→ **Your instructions**:
Can you copy out, word for word, the stretch of the listing below that opens with the line containing "sub-30 m fragments." and closes with the line containing "road 3 (unclassified): [(511,179),(353,221)]", keeping both of those lines?

→ **Data for the task**:
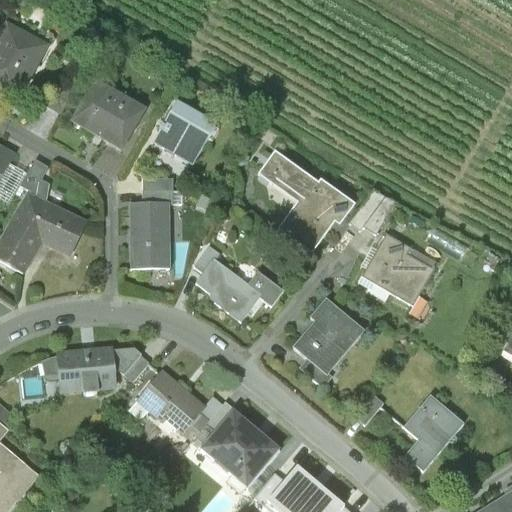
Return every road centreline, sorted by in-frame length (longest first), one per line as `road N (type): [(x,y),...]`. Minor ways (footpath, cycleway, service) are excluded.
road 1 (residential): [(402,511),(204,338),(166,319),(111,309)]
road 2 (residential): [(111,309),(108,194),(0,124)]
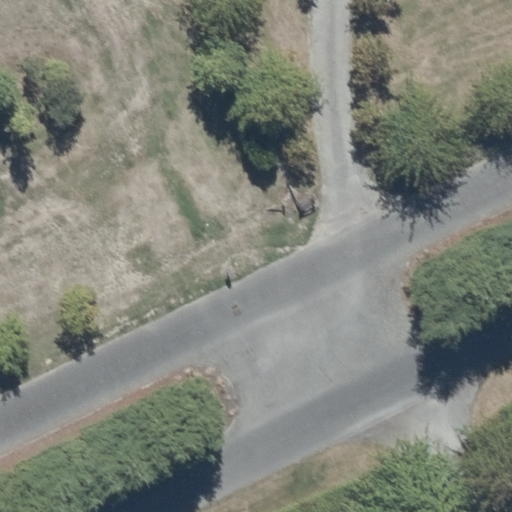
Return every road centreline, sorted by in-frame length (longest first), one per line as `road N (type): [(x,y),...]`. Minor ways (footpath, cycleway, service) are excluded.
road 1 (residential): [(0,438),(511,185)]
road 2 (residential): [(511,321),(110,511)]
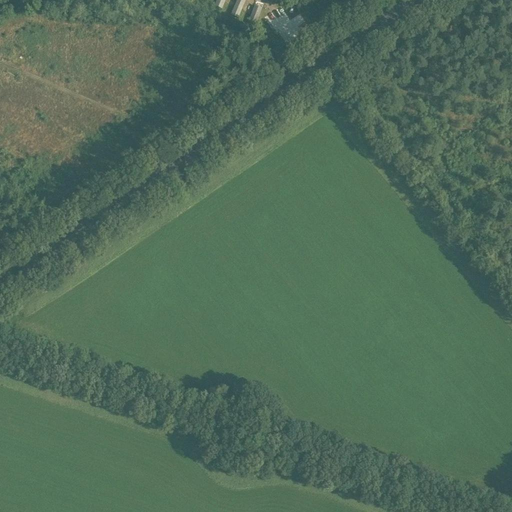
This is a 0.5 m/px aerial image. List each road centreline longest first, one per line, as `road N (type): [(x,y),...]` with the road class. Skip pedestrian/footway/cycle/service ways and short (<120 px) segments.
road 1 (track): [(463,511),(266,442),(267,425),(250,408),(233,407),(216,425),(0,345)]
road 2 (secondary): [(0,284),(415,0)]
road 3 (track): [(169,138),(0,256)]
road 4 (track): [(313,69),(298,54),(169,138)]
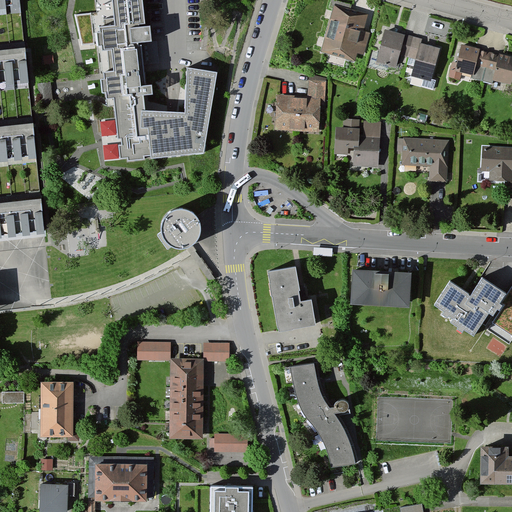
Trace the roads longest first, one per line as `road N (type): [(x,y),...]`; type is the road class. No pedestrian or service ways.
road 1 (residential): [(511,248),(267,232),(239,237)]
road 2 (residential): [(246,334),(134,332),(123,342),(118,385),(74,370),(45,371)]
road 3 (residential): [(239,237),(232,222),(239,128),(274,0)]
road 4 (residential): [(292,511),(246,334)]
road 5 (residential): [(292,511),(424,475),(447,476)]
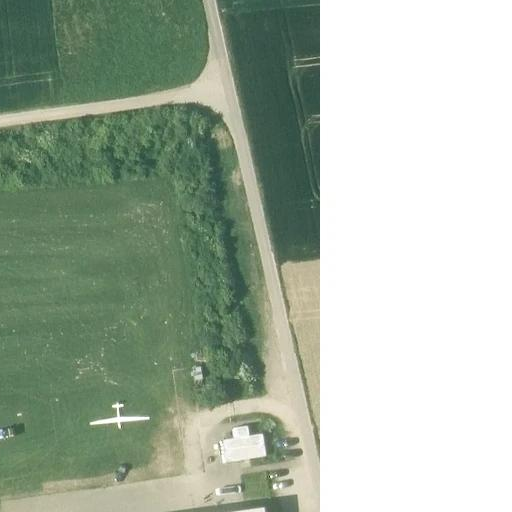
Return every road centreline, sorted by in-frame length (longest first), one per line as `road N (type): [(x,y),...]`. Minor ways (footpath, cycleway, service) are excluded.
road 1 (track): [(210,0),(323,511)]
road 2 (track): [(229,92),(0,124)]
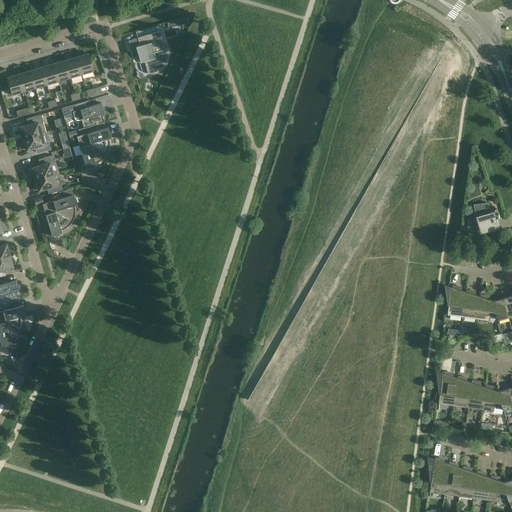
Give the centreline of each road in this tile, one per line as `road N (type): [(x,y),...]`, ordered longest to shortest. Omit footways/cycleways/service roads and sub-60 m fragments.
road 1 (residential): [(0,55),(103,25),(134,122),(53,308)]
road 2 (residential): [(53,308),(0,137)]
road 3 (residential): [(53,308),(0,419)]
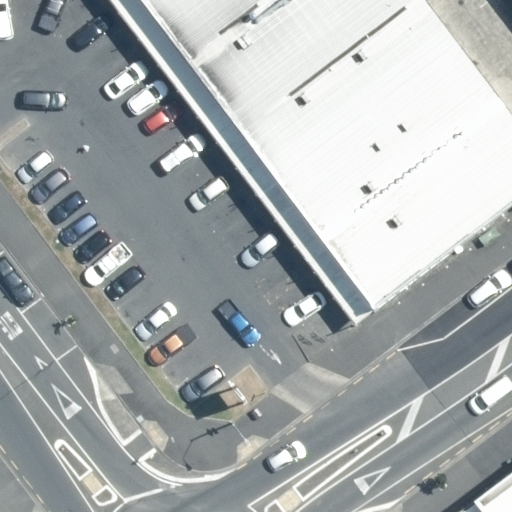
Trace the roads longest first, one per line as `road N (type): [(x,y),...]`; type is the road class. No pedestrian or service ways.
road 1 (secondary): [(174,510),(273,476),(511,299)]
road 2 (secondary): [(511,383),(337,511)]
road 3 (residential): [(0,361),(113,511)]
---
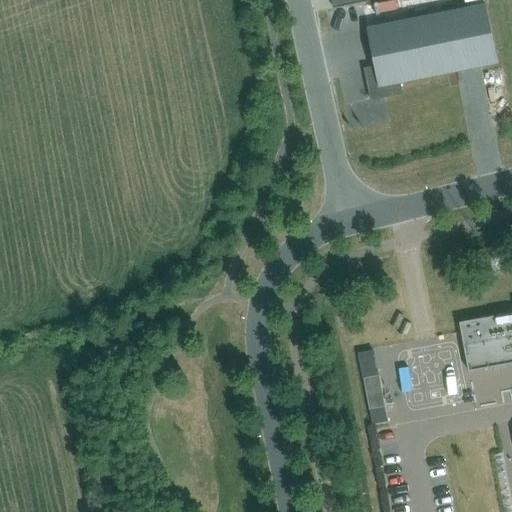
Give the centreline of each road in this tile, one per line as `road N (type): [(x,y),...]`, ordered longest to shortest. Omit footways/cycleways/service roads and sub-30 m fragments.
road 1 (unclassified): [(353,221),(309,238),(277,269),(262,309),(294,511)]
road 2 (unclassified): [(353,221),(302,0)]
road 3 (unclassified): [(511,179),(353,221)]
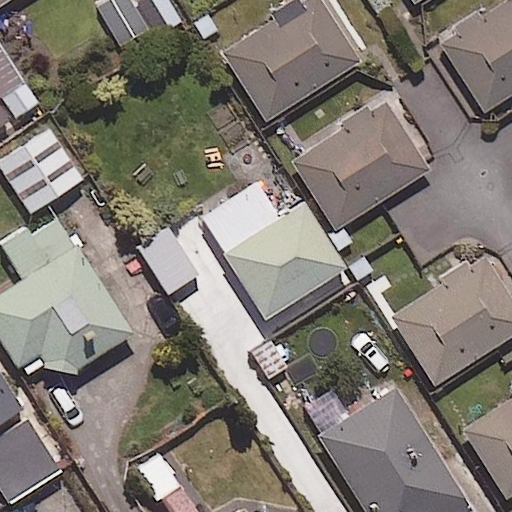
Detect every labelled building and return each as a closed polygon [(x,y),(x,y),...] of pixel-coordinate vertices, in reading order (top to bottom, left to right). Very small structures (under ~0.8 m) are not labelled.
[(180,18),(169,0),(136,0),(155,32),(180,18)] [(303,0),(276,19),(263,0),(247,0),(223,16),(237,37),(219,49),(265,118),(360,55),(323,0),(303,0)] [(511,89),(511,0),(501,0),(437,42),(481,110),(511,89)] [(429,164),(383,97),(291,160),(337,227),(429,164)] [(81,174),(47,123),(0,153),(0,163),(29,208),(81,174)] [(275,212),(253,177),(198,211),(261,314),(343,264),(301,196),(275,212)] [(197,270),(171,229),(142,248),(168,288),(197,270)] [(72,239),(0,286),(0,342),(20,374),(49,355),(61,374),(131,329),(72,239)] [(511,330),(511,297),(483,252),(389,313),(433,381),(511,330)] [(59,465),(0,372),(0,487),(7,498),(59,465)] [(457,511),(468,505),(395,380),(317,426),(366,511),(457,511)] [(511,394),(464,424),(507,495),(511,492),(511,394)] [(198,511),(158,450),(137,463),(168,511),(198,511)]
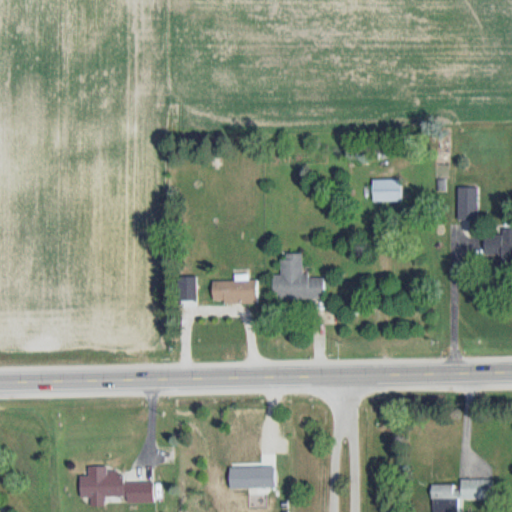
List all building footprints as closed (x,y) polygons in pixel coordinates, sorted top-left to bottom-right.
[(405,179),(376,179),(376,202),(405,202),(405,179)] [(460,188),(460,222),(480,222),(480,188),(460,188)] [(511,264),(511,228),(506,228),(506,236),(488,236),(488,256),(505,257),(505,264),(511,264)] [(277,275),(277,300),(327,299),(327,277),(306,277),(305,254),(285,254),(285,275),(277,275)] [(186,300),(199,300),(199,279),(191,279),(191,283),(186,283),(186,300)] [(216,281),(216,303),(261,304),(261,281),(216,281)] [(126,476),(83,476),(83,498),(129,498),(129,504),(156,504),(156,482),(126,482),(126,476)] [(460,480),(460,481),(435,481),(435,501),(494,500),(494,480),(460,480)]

→ **Solution to this task**:
Give the centreline of each road in this tile, one per line as `road N (type): [(x,y),...]`, ordered longest to shortest. Omit footways/cycleways/service roads and sub-30 m fragments.
road 1 (unclassified): [(353,221),(309,238),(277,269),(262,309),(294,511)]
road 2 (unclassified): [(353,221),(302,0)]
road 3 (unclassified): [(511,179),(353,221)]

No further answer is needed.